• **Problem**
Give again, exactly as written, each line of the material below starting at the line that contains "(160, 305) = (251, 484): orange" and ending at the line that contains "(347, 412) = (638, 456): red". Both ends count, and no other line does.

• **Data for this task**

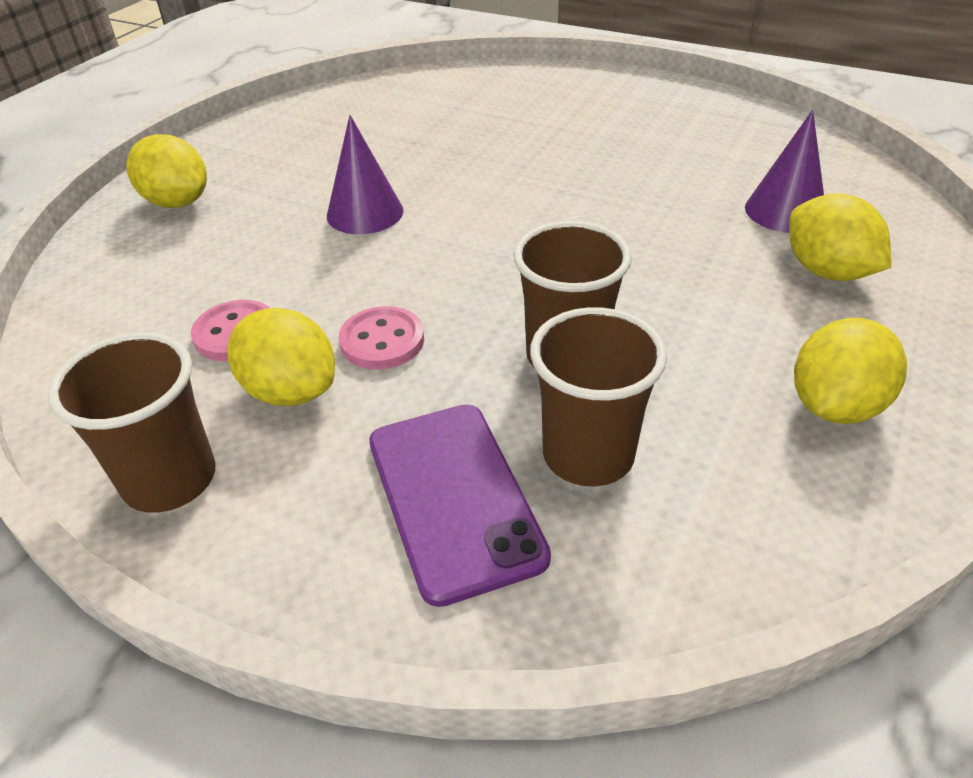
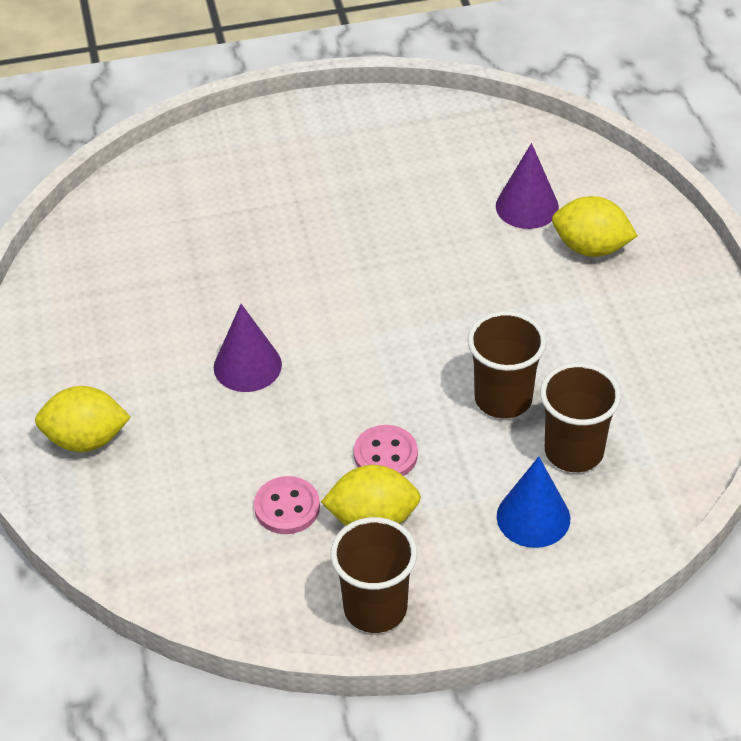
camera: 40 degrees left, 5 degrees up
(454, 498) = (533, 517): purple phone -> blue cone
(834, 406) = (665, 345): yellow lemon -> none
---
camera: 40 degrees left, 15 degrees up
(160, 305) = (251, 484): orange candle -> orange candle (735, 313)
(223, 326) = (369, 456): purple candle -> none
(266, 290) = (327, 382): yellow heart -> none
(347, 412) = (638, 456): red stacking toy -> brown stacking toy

• **Expected answer**
(160, 305) = (251, 484): orange candle -> orange candle (735, 313)
(223, 326) = (369, 456): purple candle -> none
(266, 290) = (327, 382): yellow heart -> none
(347, 412) = (638, 456): red stacking toy -> brown stacking toy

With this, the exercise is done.